■ **Assignment**: Transcribe the data that follows in full. Leave out the pictures.

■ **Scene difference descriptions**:
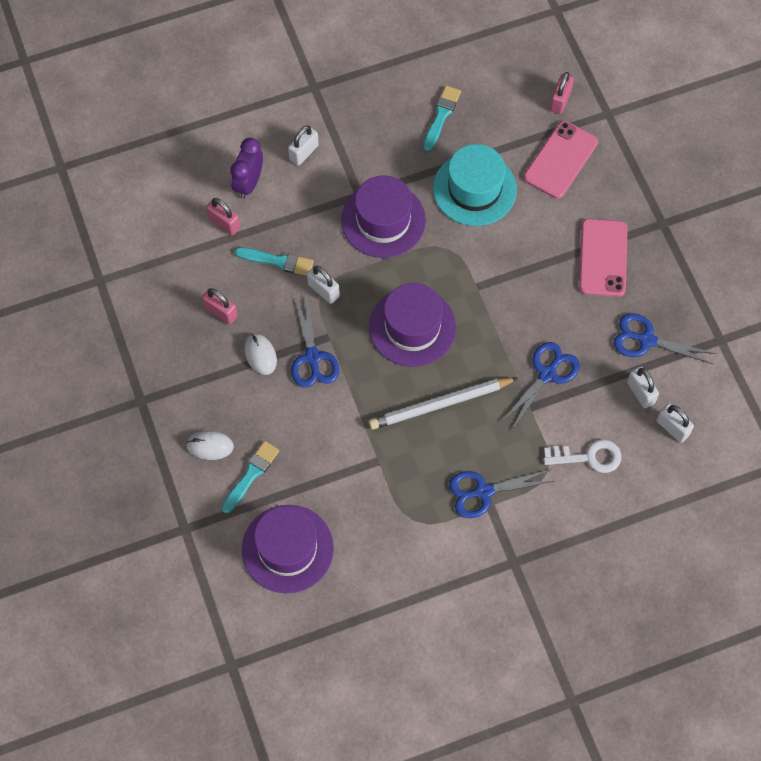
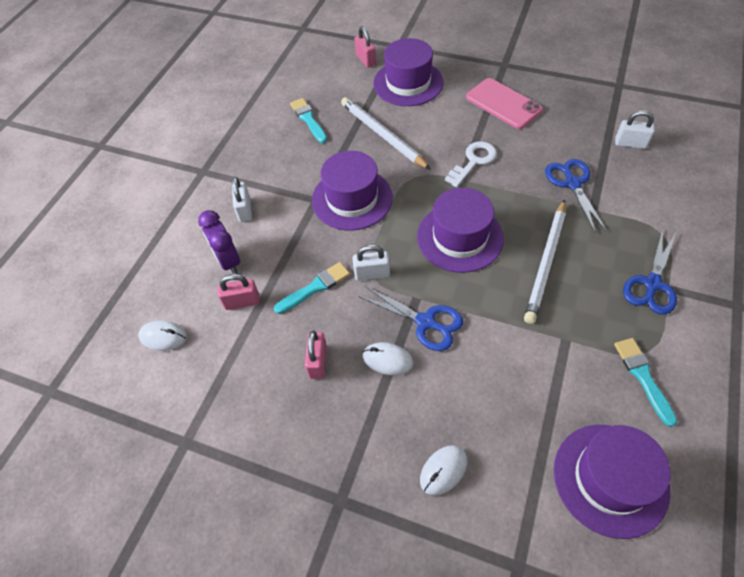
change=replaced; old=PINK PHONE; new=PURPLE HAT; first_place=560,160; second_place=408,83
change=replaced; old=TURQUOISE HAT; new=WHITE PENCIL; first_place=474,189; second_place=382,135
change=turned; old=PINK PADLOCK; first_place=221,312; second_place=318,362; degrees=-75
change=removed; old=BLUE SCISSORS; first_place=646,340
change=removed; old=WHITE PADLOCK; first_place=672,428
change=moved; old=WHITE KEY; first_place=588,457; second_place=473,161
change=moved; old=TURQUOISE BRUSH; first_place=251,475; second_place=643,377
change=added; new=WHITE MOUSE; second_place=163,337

■ **Solution to the problem**:
change=replaced; old=PINK PHONE; new=PURPLE HAT; first_place=560,160; second_place=408,83
change=replaced; old=TURQUOISE HAT; new=WHITE PENCIL; first_place=474,189; second_place=382,135
change=turned; old=PINK PADLOCK; first_place=221,312; second_place=318,362; degrees=-75
change=removed; old=BLUE SCISSORS; first_place=646,340
change=removed; old=WHITE PADLOCK; first_place=672,428
change=moved; old=WHITE KEY; first_place=588,457; second_place=473,161
change=moved; old=TURQUOISE BRUSH; first_place=251,475; second_place=643,377
change=added; new=WHITE MOUSE; second_place=163,337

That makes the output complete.